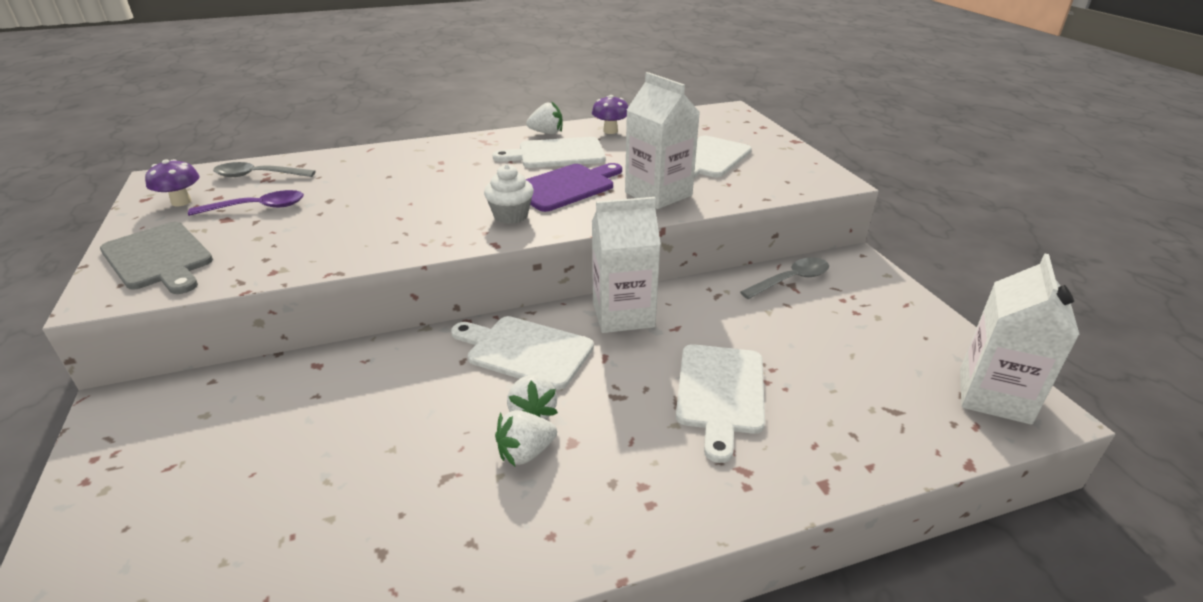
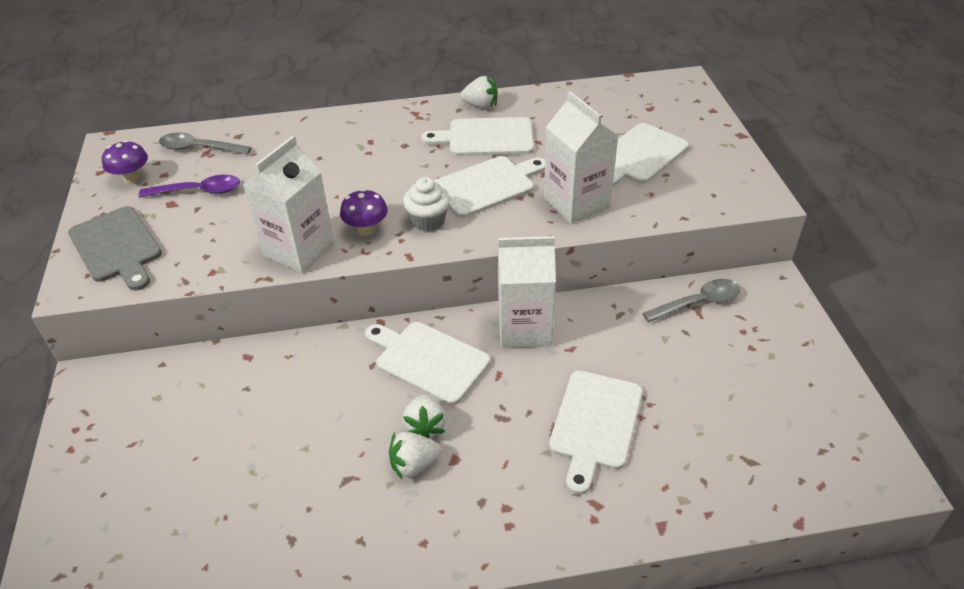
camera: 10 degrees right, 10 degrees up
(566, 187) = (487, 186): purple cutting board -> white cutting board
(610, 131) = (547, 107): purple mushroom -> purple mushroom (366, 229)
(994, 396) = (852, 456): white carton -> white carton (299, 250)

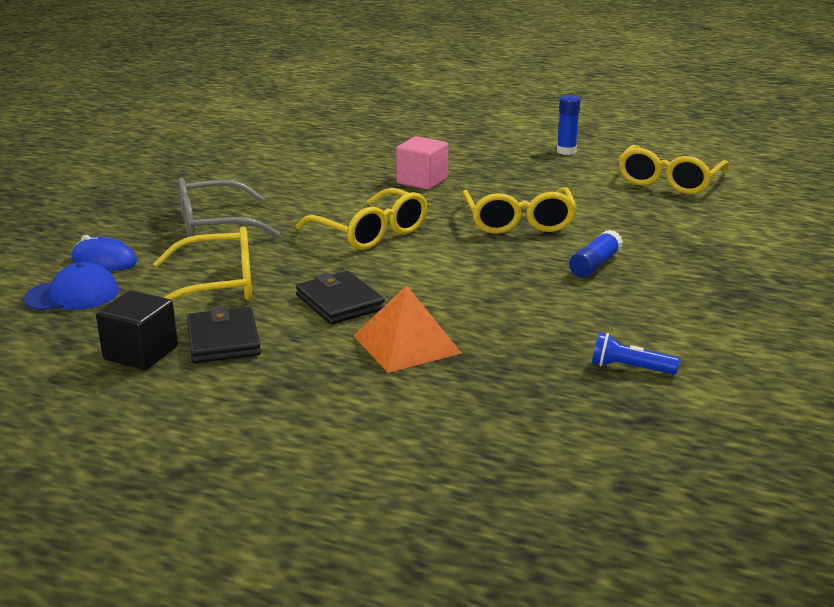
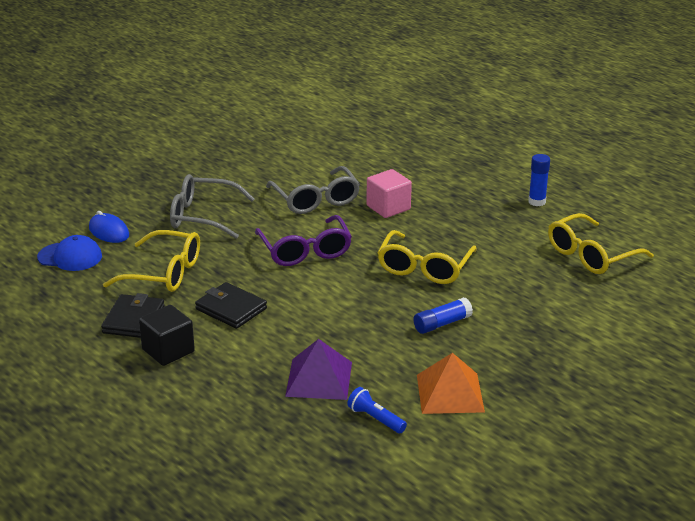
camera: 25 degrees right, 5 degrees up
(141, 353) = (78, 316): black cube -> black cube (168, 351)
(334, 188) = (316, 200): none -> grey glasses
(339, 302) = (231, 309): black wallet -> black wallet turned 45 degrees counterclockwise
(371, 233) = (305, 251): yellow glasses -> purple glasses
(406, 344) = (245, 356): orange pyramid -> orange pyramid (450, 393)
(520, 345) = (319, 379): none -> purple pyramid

◇ ◇ ◇ ◇ ◇

Reply with exactly the lines from the one containing "(339, 302) = (231, 309): black" to the last line of the material, inclusive, and with nothing more.

→ Result of this exercise:
(339, 302) = (231, 309): black wallet -> black wallet turned 45 degrees counterclockwise
(371, 233) = (305, 251): yellow glasses -> purple glasses
(406, 344) = (245, 356): orange pyramid -> orange pyramid (450, 393)
(520, 345) = (319, 379): none -> purple pyramid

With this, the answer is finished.